Exercise directions
Reproduce exactly the lines beginning with the line that contains "DIGITS pin GND: none -> GND" and ending at the final line of the material below.

--- START ---

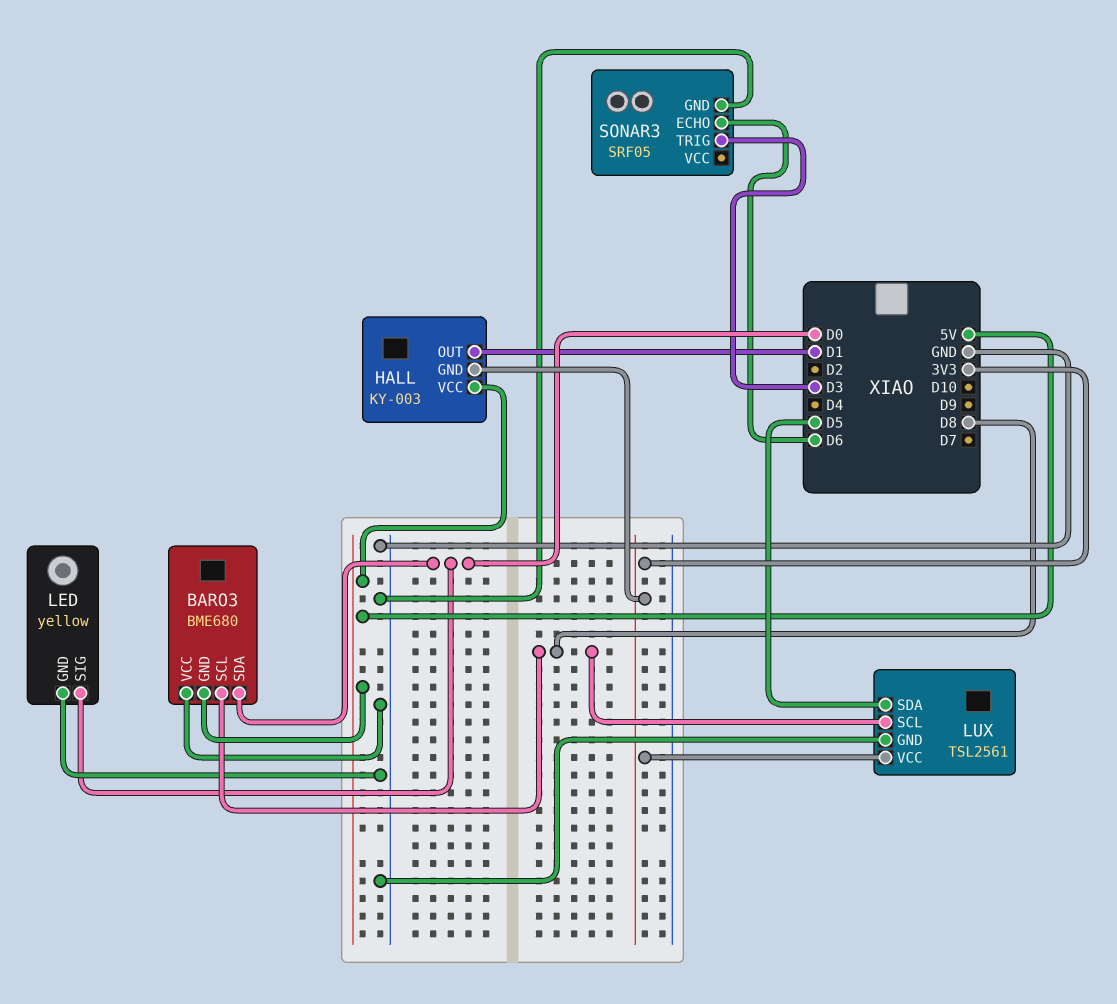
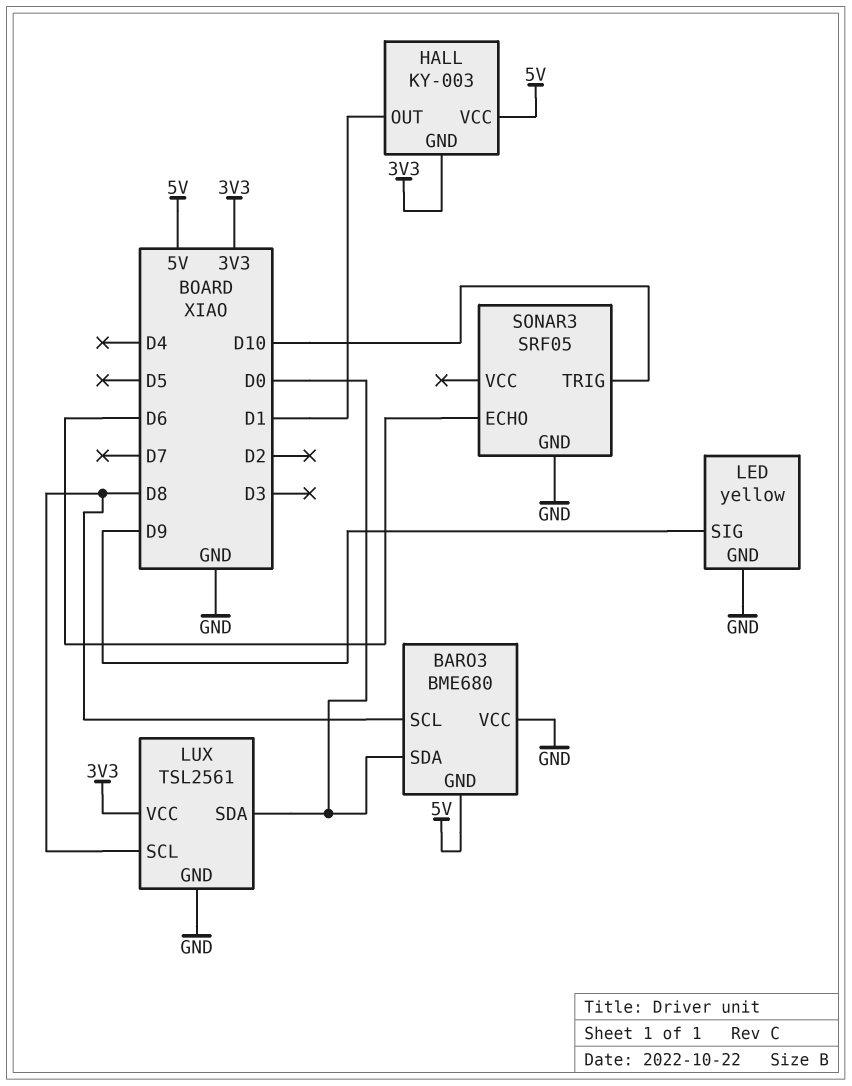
LED pin SIG: D0 -> D9
LUX pin SDA: D5 -> D0
SONAR3 pin TRIG: D3 -> D10

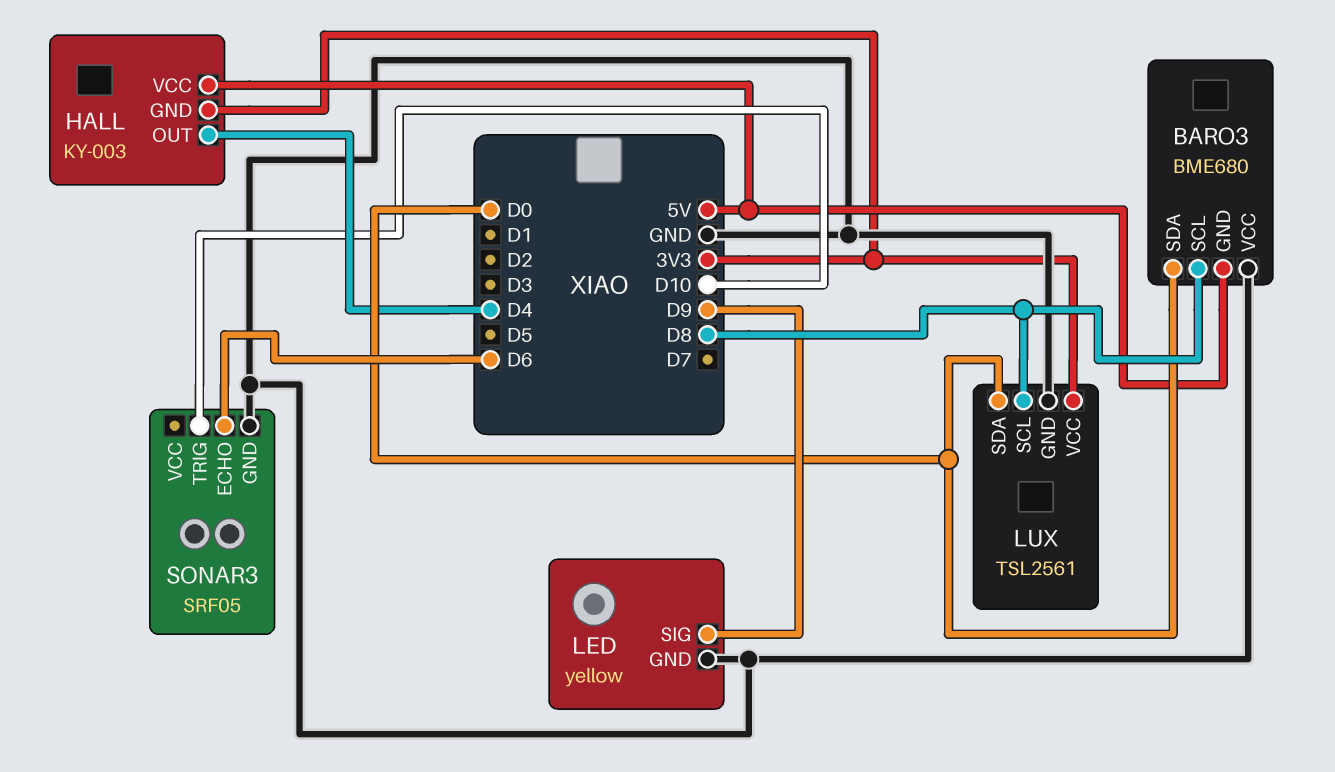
HALL pin OUT: D1 -> D4

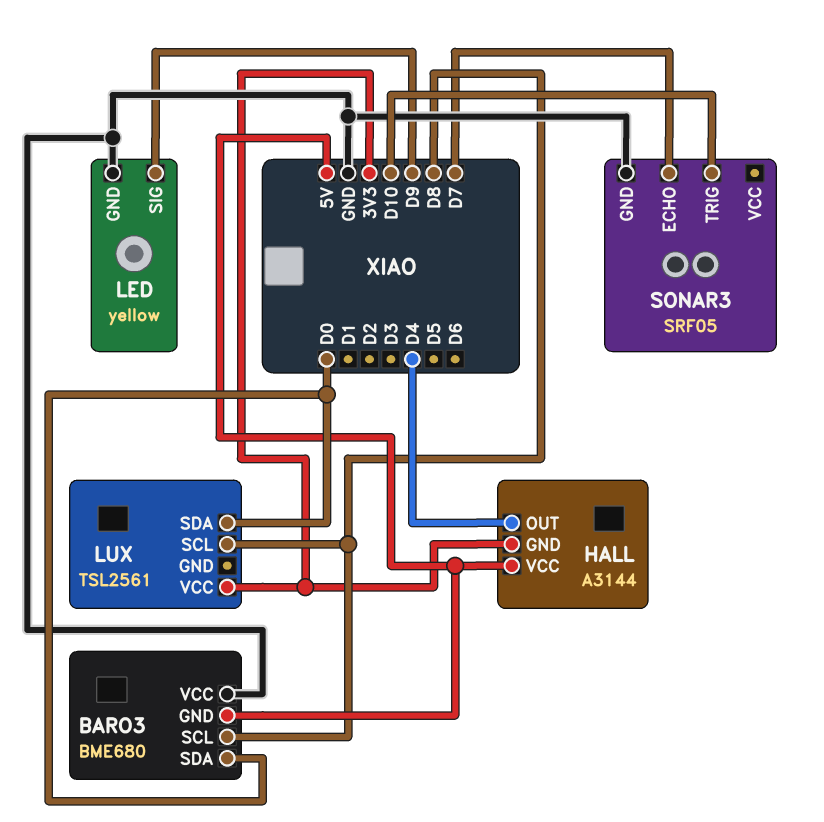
HALL: KY-003 -> A3144
LUX pin GND: GND -> none
SONAR3 pin ECHO: D6 -> D7

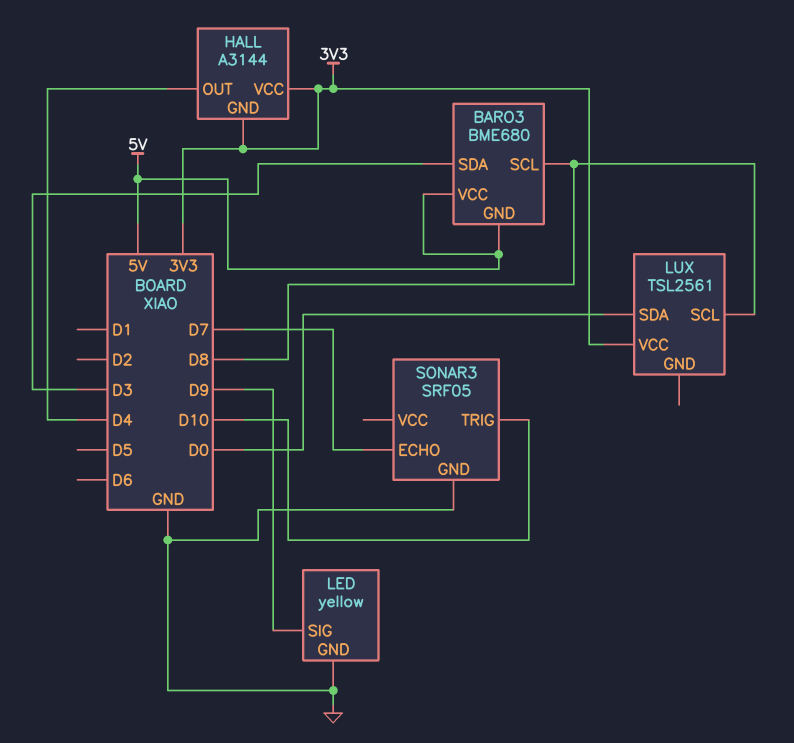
BARO3 pin SDA: D0 -> D3
BARO3 pin VCC: GND -> 5V
HALL pin VCC: 5V -> 3V3

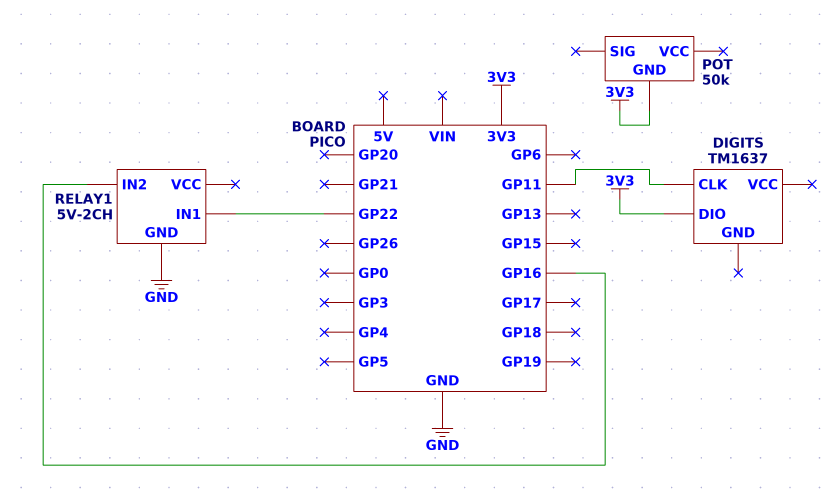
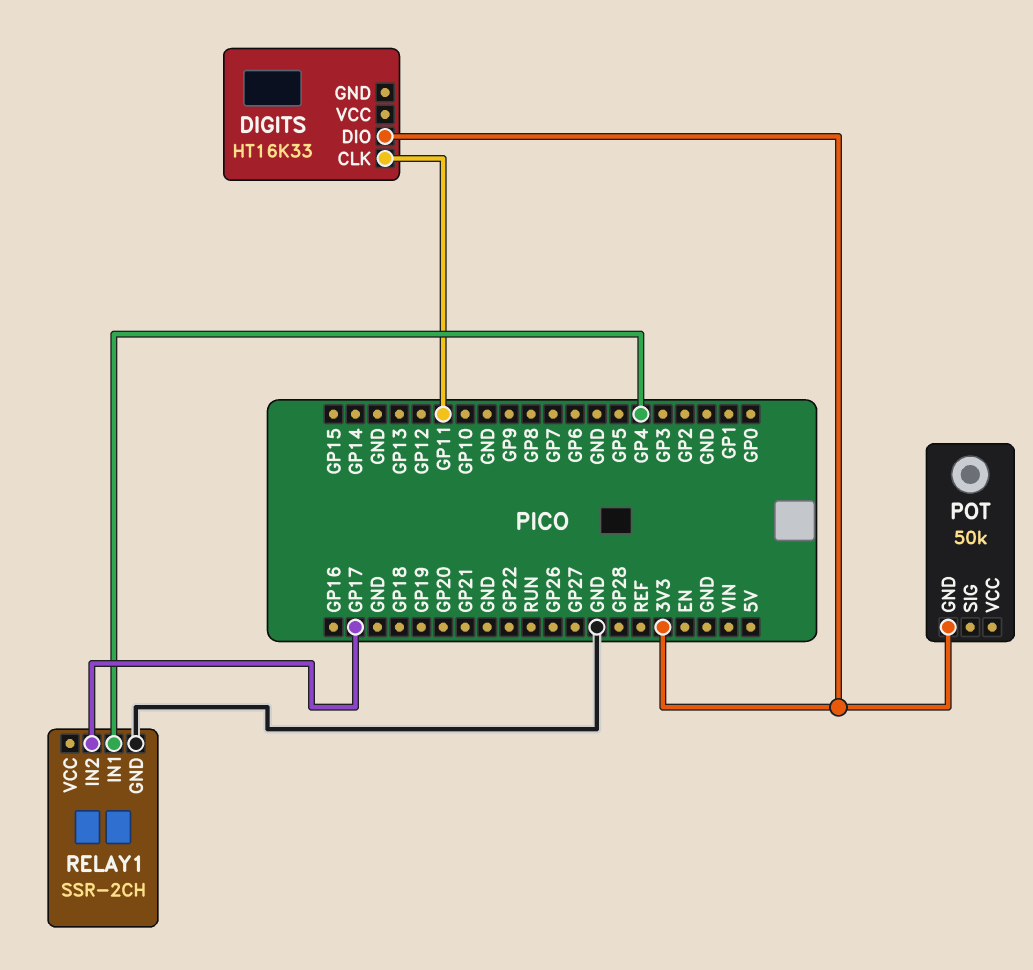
DIGITS: TM1637 -> HT16K33
RELAY1: 5V-2CH -> SSR-2CH
RELAY1 pin IN1: GP22 -> GP4
RELAY1 pin IN2: GP16 -> GP17

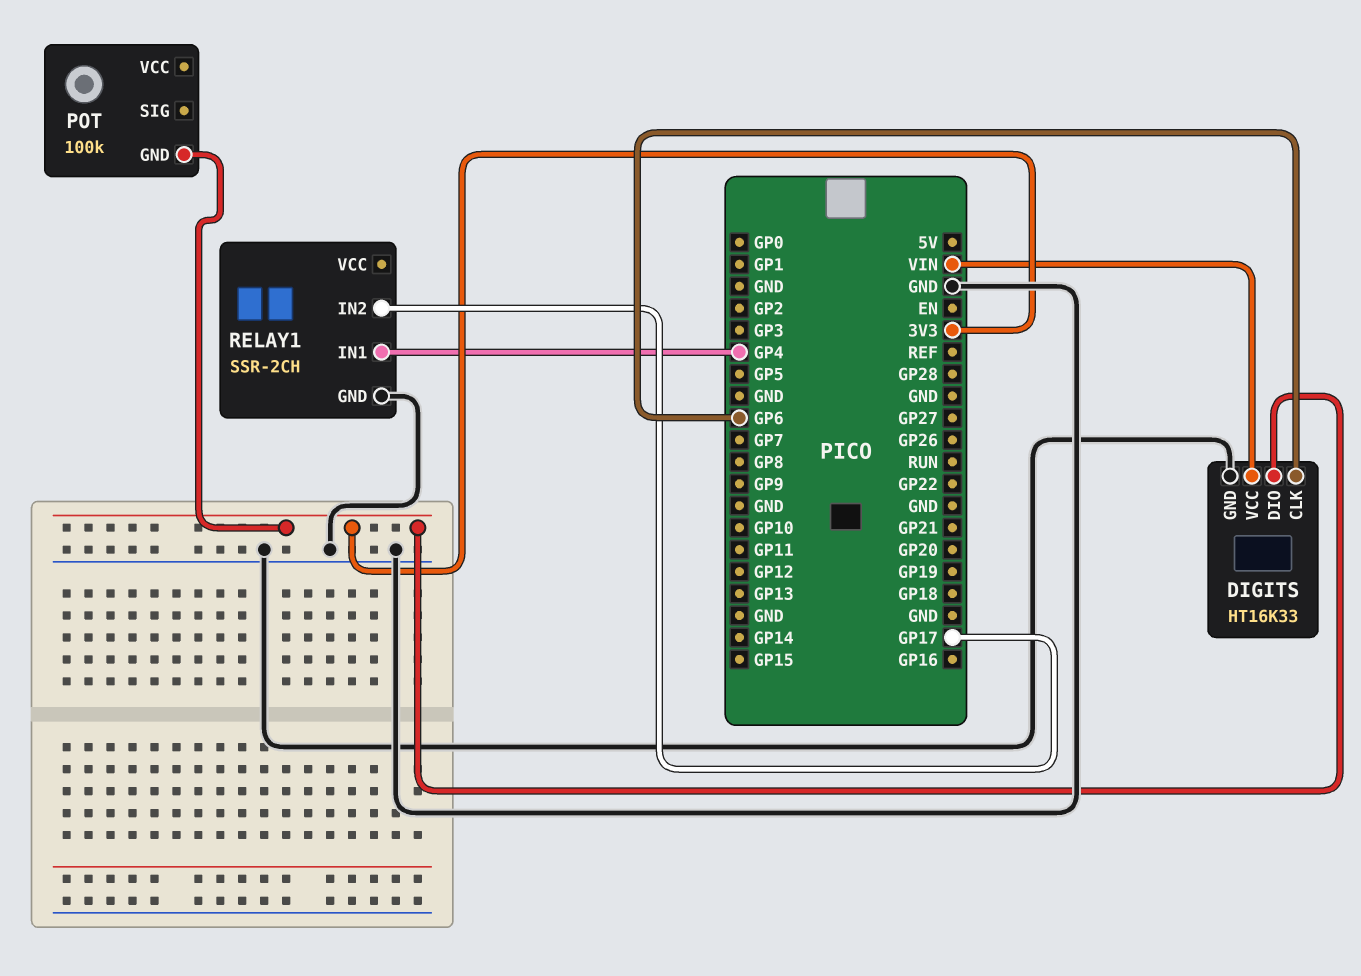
DIGITS pin CLK: GP11 -> GP6
DIGITS pin GND: none -> GND
DIGITS pin VCC: none -> VIN
POT: 50k -> 100k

--- END ---

Reply
DIGITS pin GND: none -> GND
DIGITS pin VCC: none -> VIN
POT: 50k -> 100k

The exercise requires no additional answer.